# THE DATA
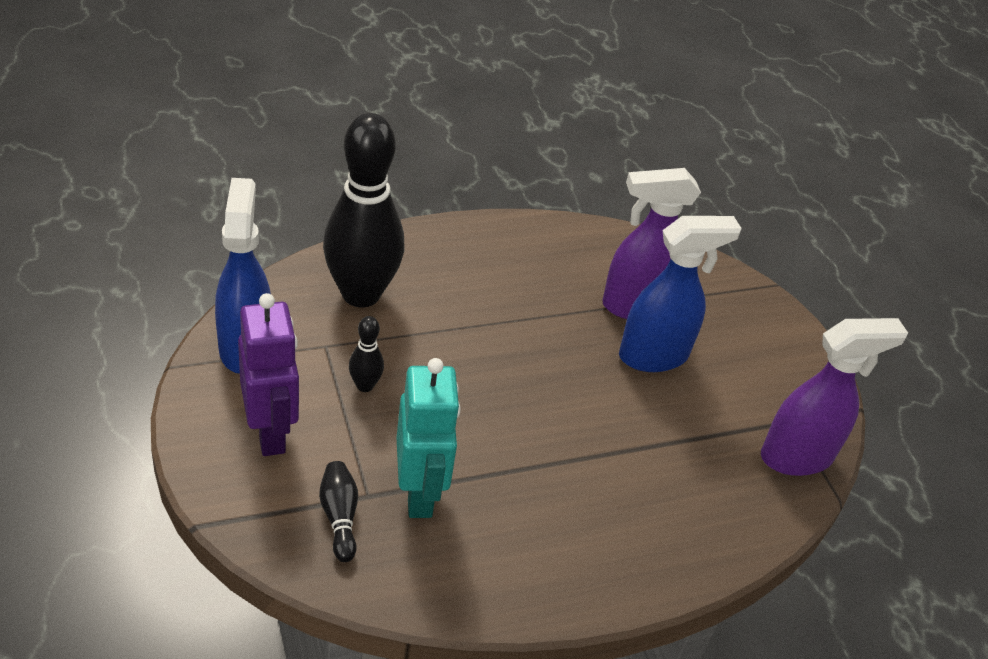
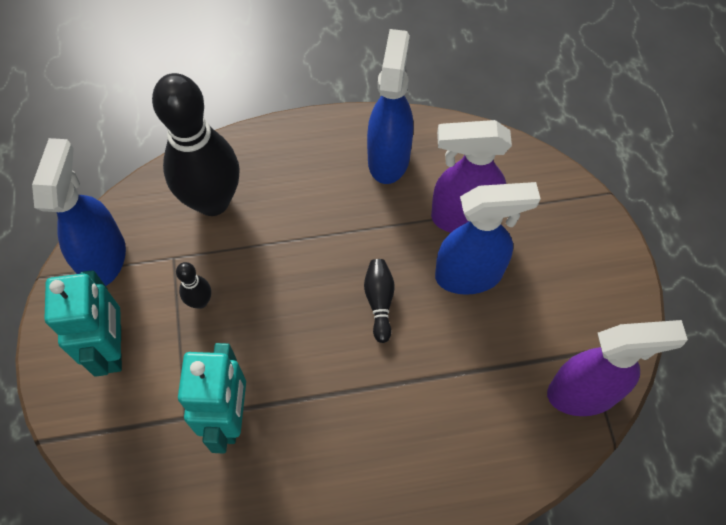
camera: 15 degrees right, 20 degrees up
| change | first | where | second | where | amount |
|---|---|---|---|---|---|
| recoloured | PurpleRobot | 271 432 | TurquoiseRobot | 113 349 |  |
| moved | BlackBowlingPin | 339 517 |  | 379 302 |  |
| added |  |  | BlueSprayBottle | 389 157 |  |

# TASK ITEM
Please return the listing above exactly and leave every picture out.

# RESULT BELOW
camera: 15 degrees right, 20 degrees up
| change | first | where | second | where | amount |
|---|---|---|---|---|---|
| recoloured | PurpleRobot | 271 432 | TurquoiseRobot | 113 349 |  |
| moved | BlackBowlingPin | 339 517 |  | 379 302 |  |
| added |  |  | BlueSprayBottle | 389 157 |  |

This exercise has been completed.